Stored items
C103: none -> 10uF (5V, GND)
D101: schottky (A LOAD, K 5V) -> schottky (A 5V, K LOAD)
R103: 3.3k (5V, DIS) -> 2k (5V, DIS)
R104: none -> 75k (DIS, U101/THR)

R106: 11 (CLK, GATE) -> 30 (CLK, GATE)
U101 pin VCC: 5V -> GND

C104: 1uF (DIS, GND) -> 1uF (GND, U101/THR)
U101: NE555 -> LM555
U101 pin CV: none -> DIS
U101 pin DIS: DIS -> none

--

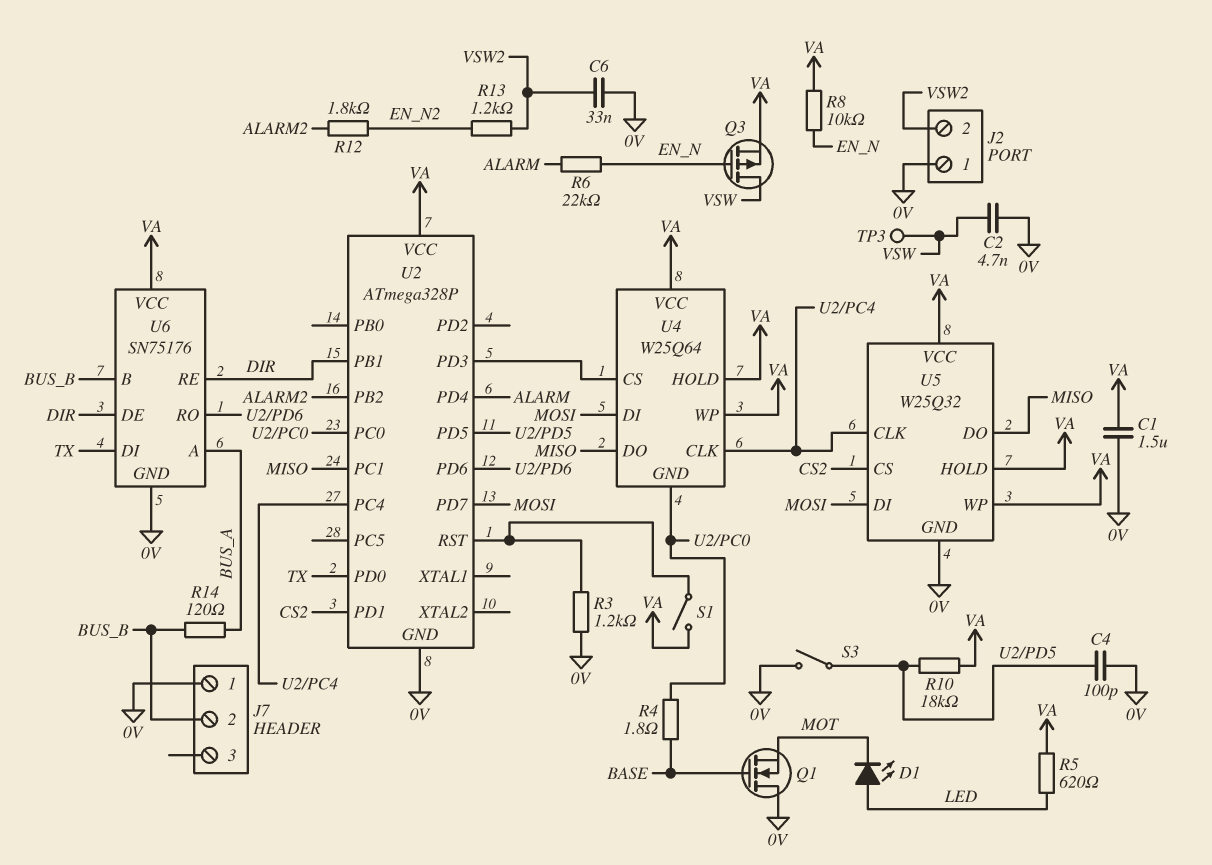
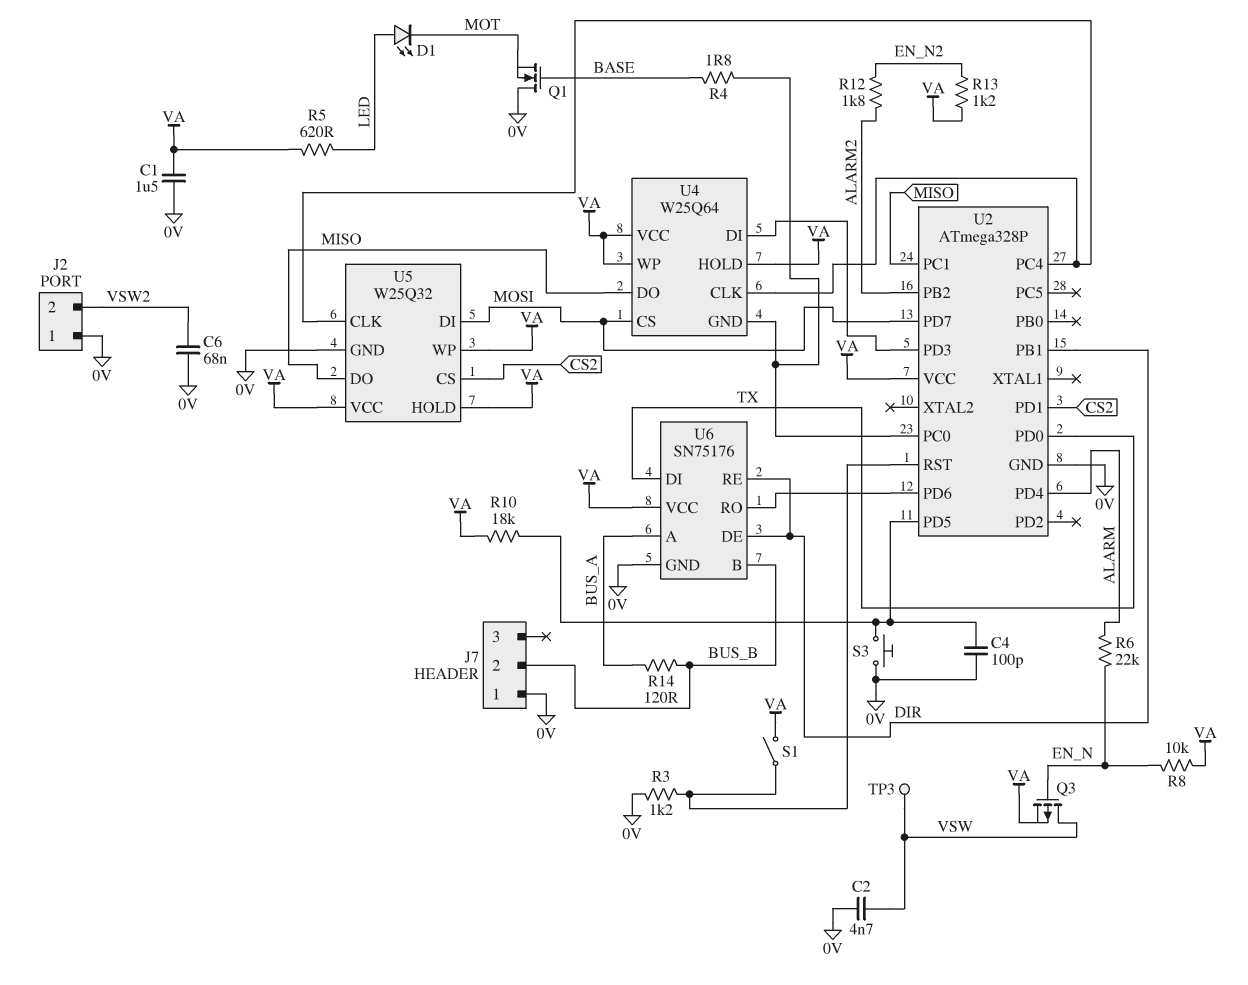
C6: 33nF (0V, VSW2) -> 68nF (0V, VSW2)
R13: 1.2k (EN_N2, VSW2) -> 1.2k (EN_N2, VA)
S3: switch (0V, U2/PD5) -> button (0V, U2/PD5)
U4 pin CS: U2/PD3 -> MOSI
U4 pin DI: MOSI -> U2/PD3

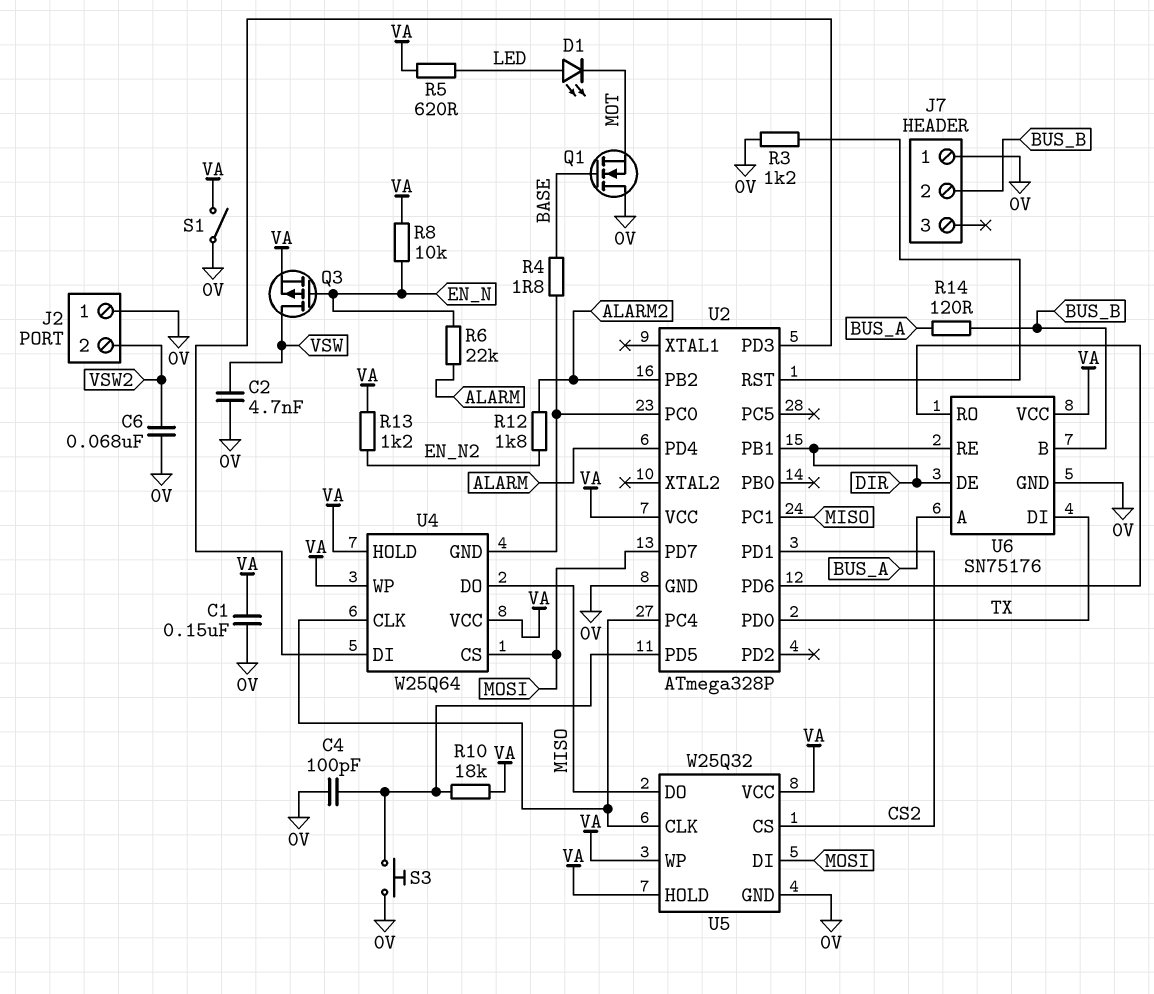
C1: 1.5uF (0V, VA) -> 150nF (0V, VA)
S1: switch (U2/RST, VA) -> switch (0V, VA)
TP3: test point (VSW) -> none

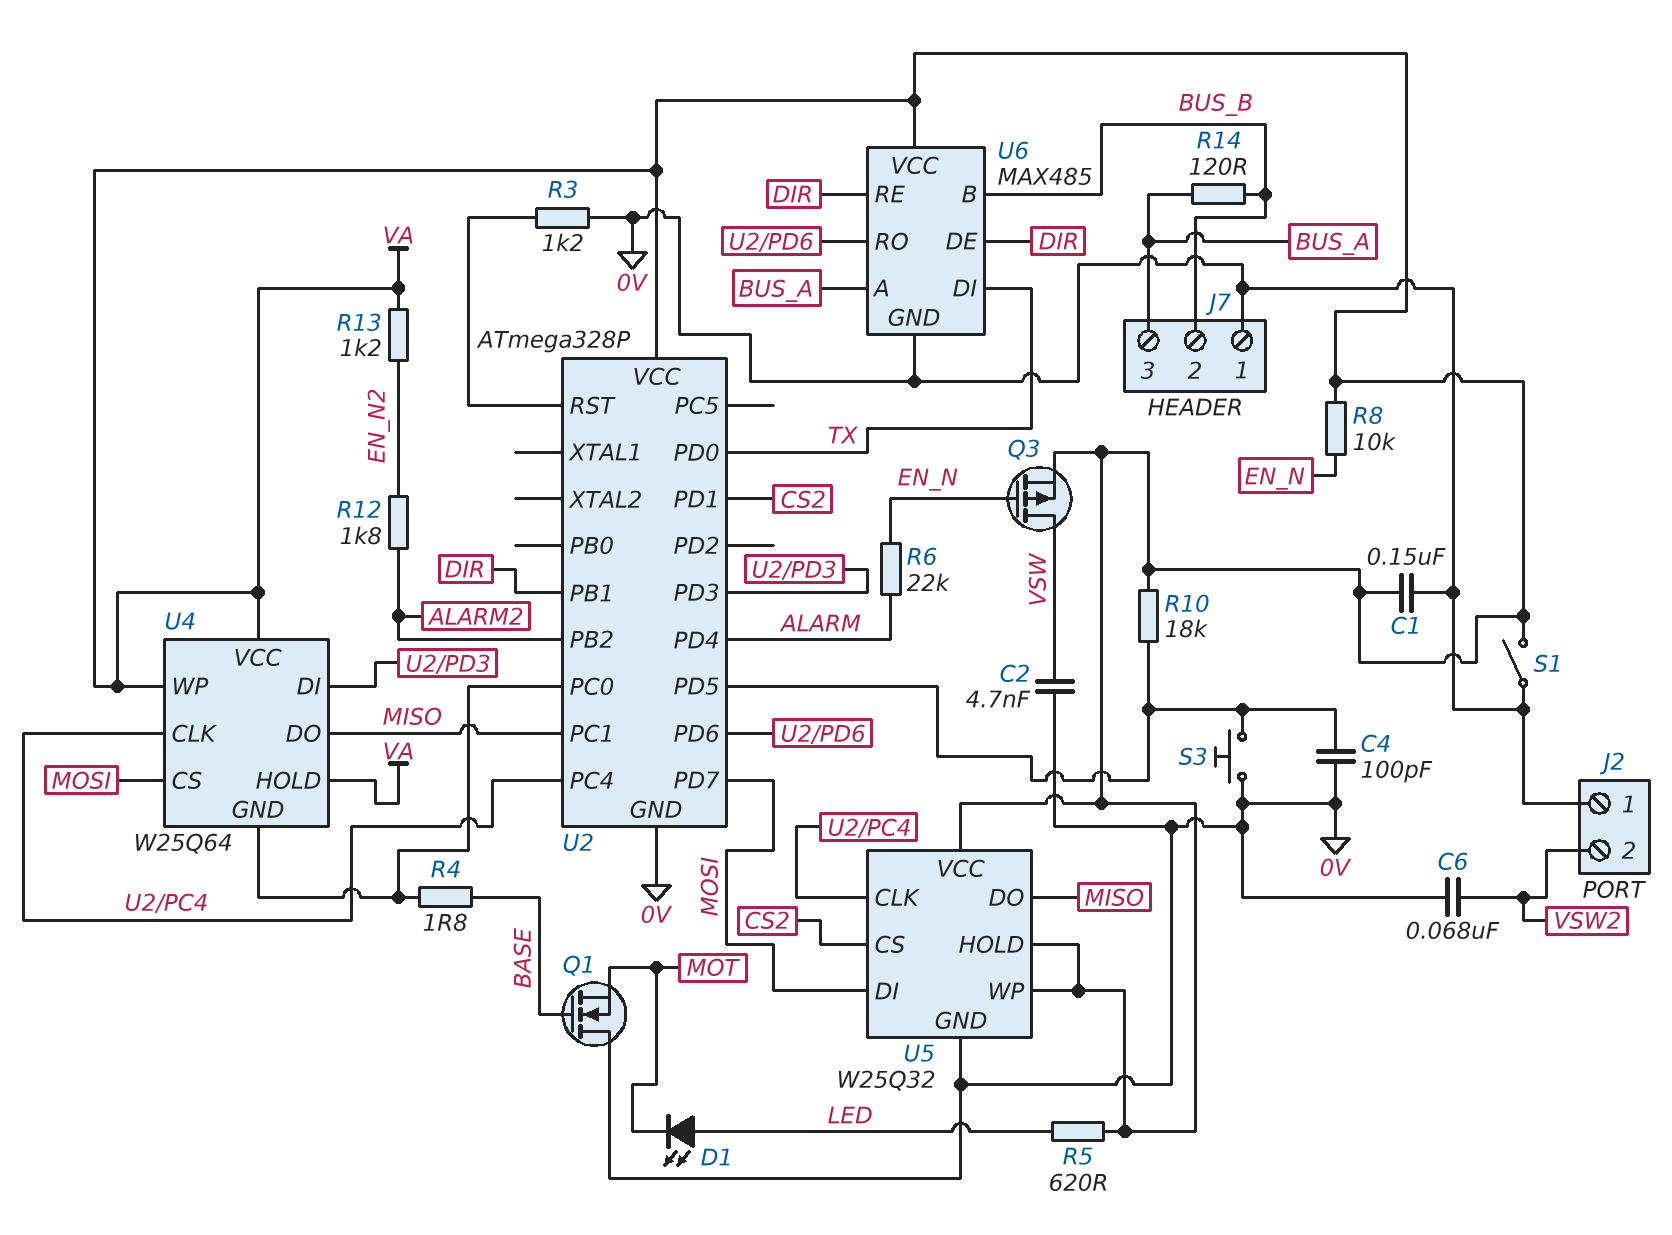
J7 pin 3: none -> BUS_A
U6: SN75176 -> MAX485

EXERCISE: Taking the entries above, write out exactly the lines starting with the line containing "C103: none -> 10uF (5V, GND)" and going on through the line containing "U101 pin DIS: DIS -> none", both included, and nothing else.

RESPONSE:
C103: none -> 10uF (5V, GND)
D101: schottky (A LOAD, K 5V) -> schottky (A 5V, K LOAD)
R103: 3.3k (5V, DIS) -> 2k (5V, DIS)
R104: none -> 75k (DIS, U101/THR)

R106: 11 (CLK, GATE) -> 30 (CLK, GATE)
U101 pin VCC: 5V -> GND

C104: 1uF (DIS, GND) -> 1uF (GND, U101/THR)
U101: NE555 -> LM555
U101 pin CV: none -> DIS
U101 pin DIS: DIS -> none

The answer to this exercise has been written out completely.